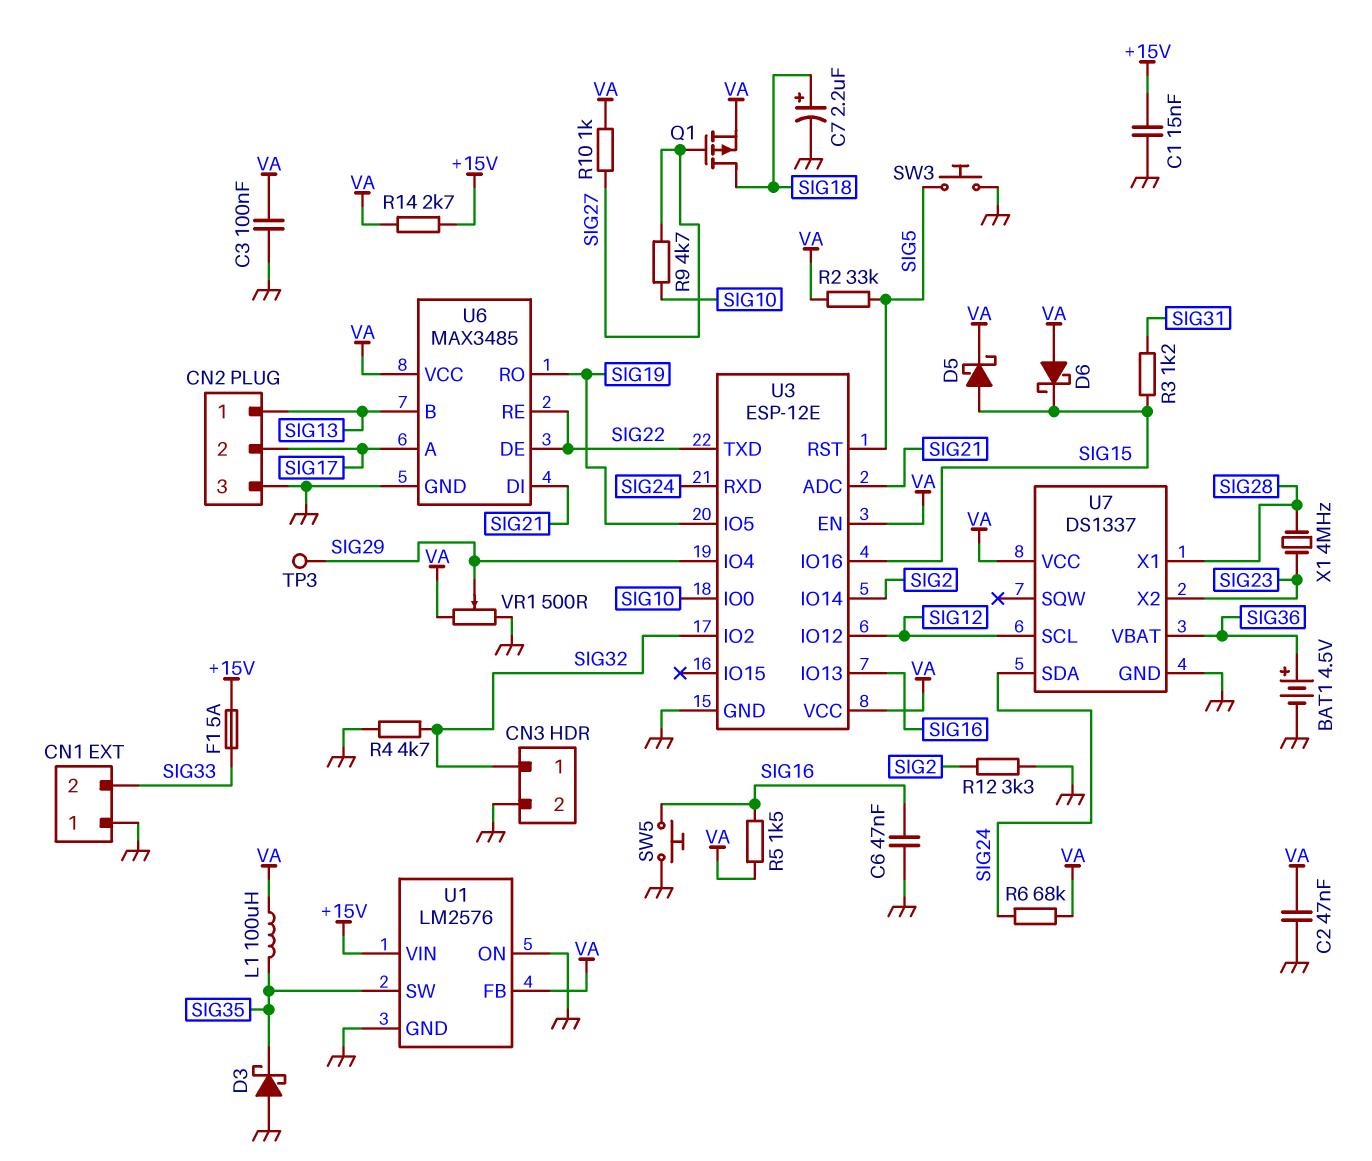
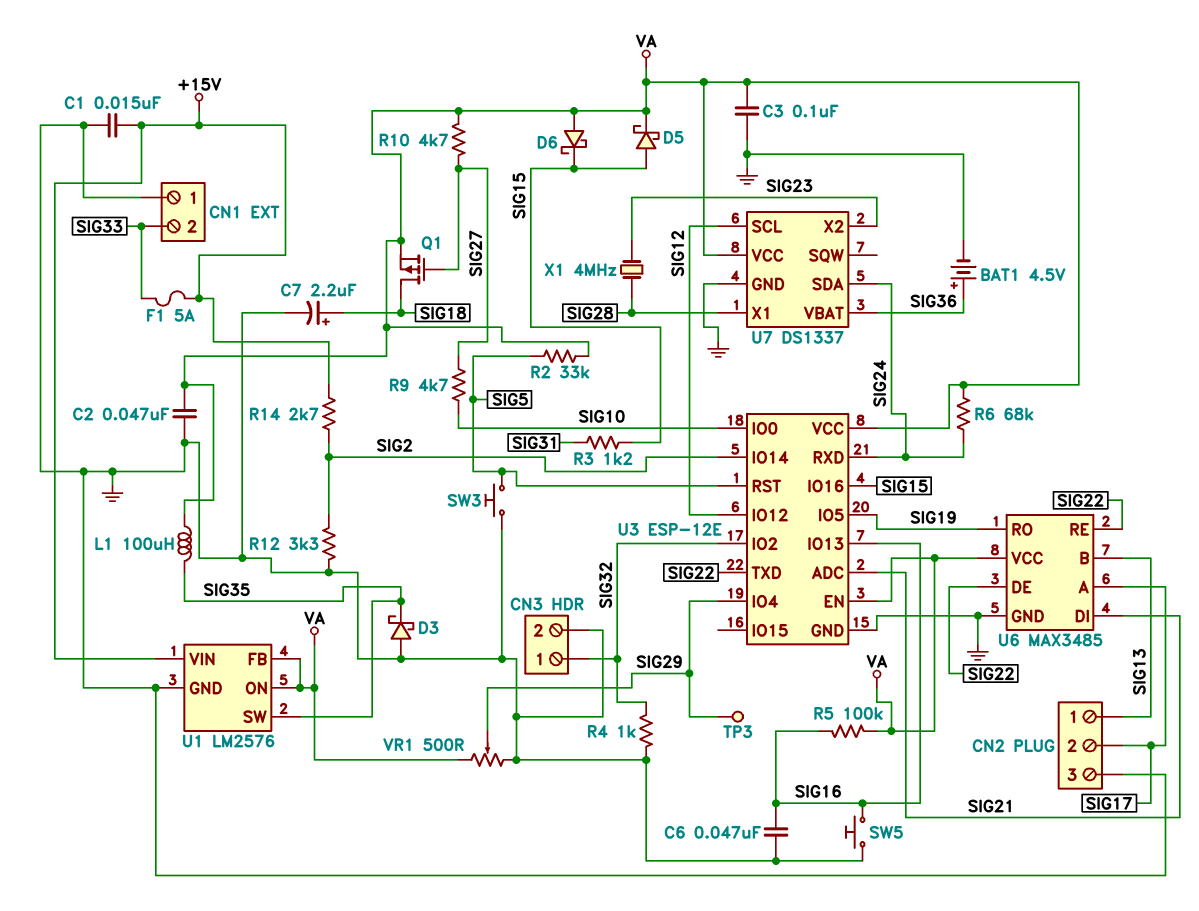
R4: 4.7k (GND, SIG32) -> 1k (GND, SIG32)
R5: 1.5k (SIG16, VA) -> 100k (SIG16, VA)
R10: 1k (SIG27, VA) -> 4.7k (SIG27, VA)
R14: 2.7k (+15V, VA) -> 2.7k (+15V, SIG2)
U1 pin ON: GND -> VA

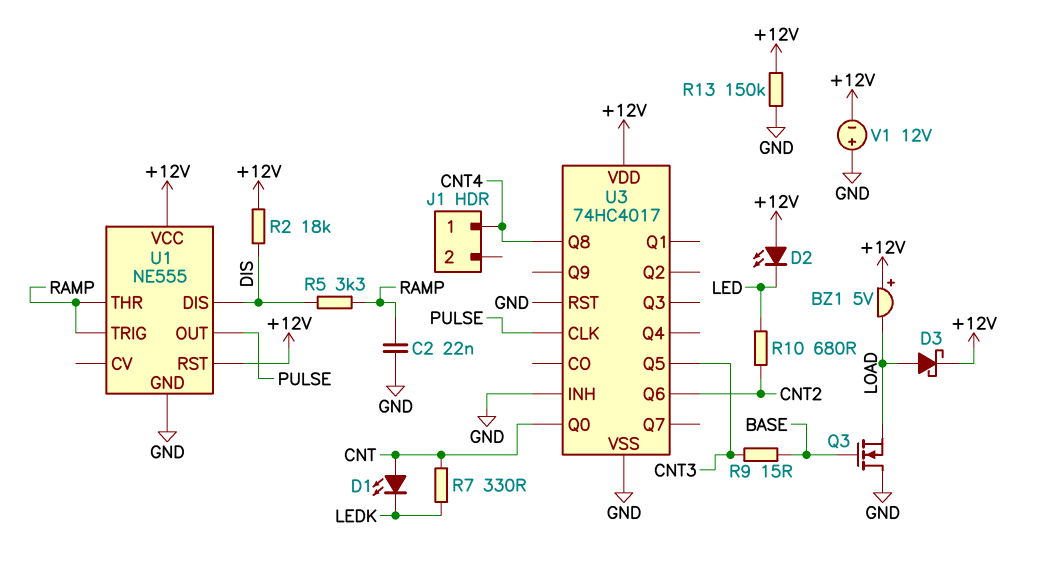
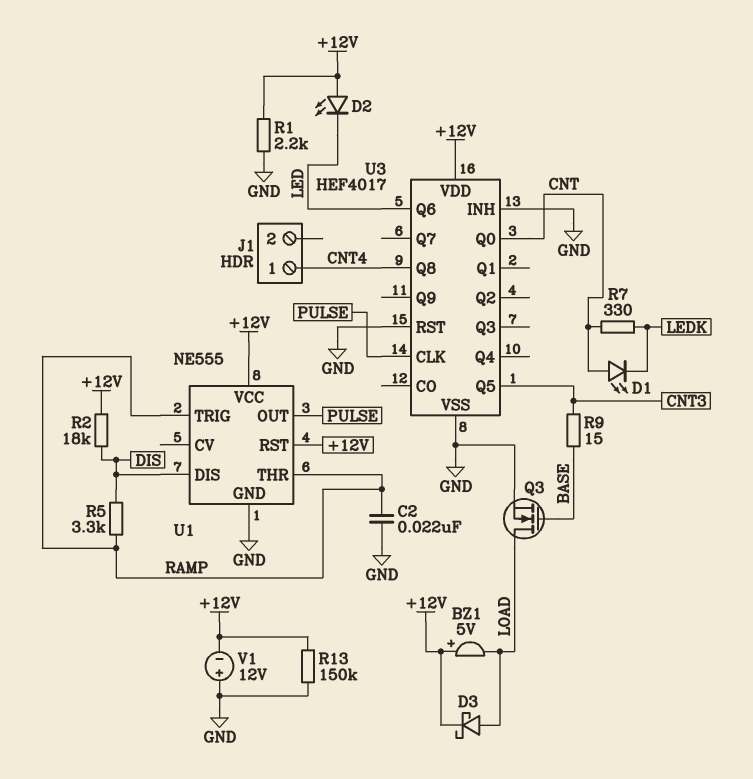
Q3: NMOS (G BASE, D GND, S LOAD) -> NMOS (G BASE, D LOAD, S GND)
R1: none -> 2.2k (+12V, GND)
R10: 680 (CNT2, LED) -> none
U3: 74HC4017 -> HEF4017
U3 pin Q6: CNT2 -> LED

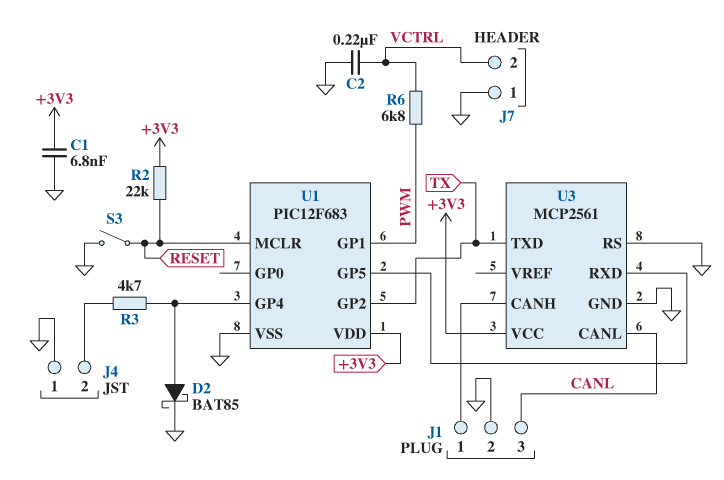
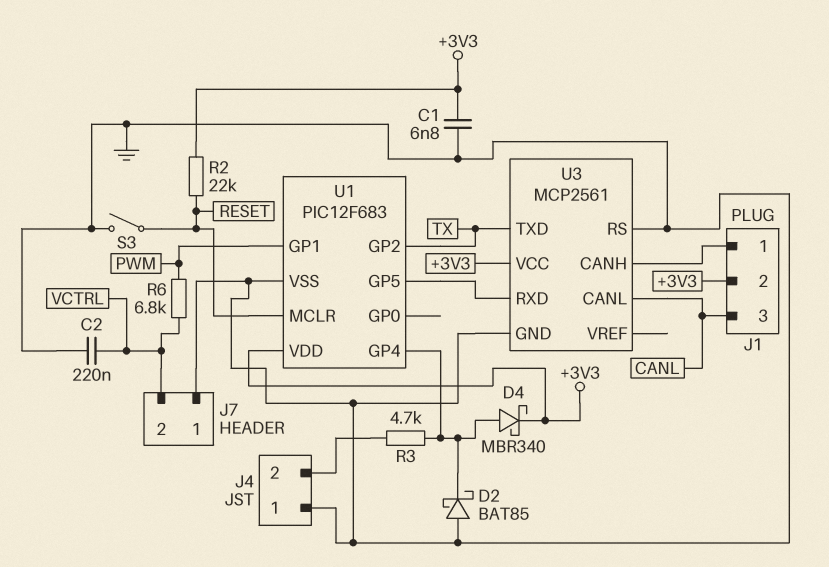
D2: schottky BAT85 (A U1/GP4, K GND) -> schottky BAT85 (A GND, K U1/GP4)
D4: none -> schottky MBR340 (A U1/GP4, K +3V3)
J1 pin 2: GND -> +3V3

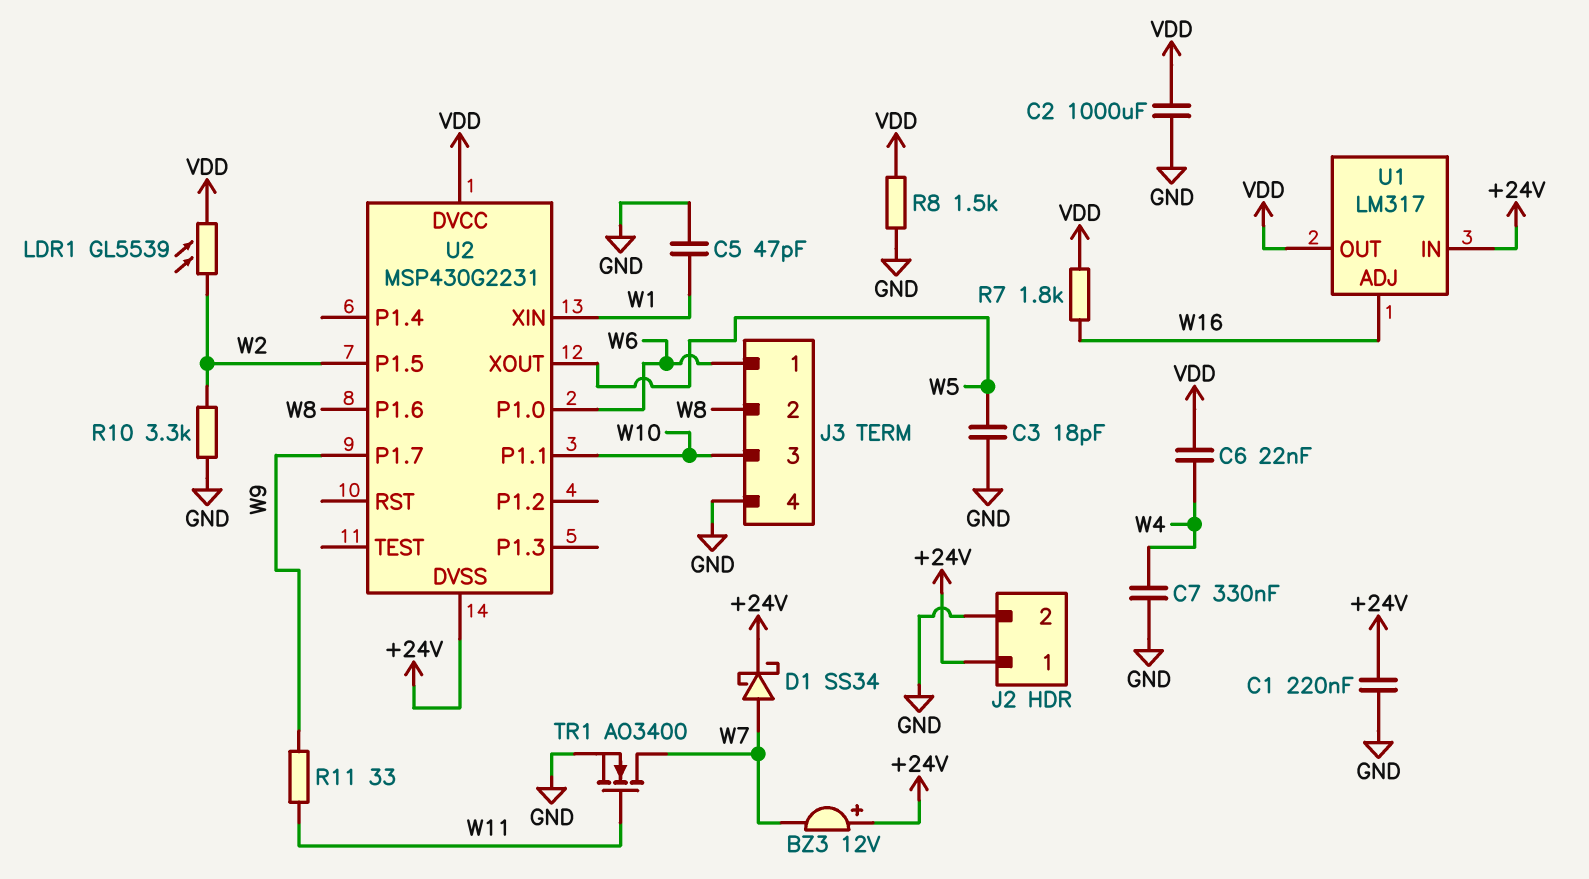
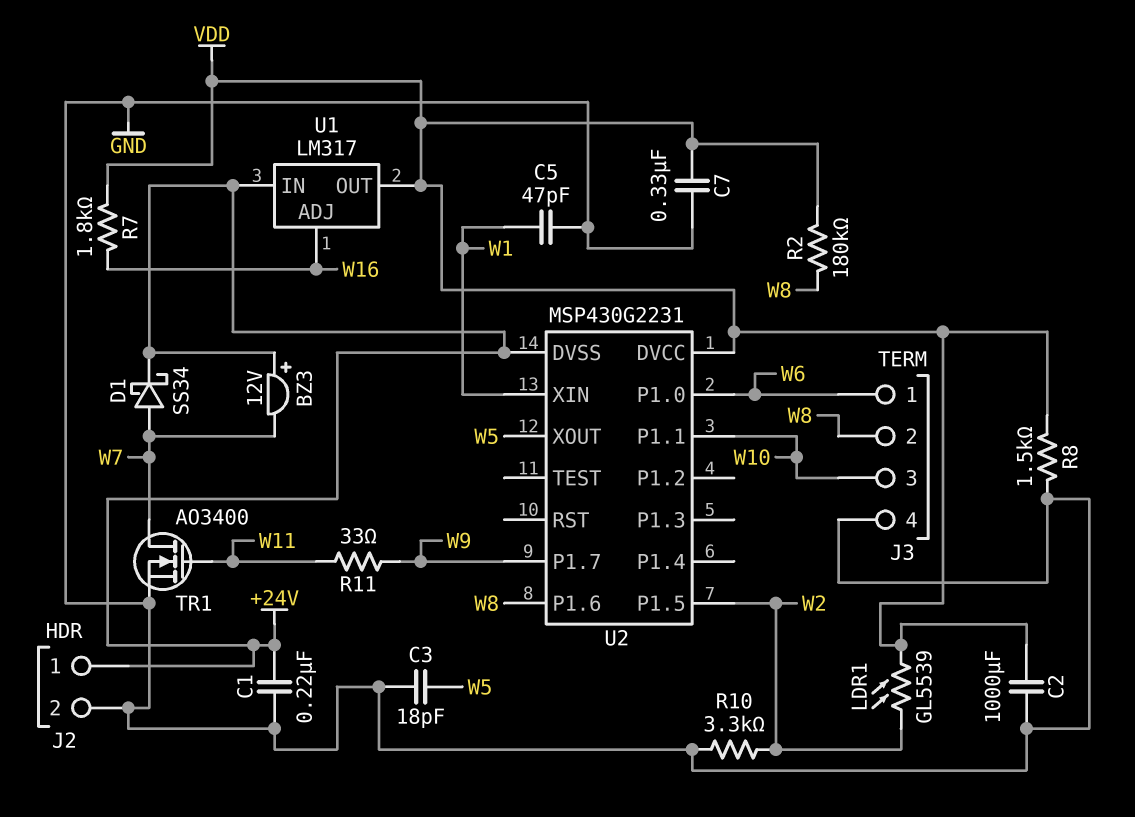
C6: 22nF (VDD, W4) -> none
C7: 330nF (GND, W4) -> 330nF (GND, VDD)
R2: none -> 180k (VDD, W8)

--------------------------------------------------

Go through the material and copy out every line with "none" in it.

**EXERCISE ANSWER:**
R1: none -> 2.2k (+12V, GND)
R10: 680 (CNT2, LED) -> none
D4: none -> schottky MBR340 (A U1/GP4, K +3V3)
C6: 22nF (VDD, W4) -> none
R2: none -> 180k (VDD, W8)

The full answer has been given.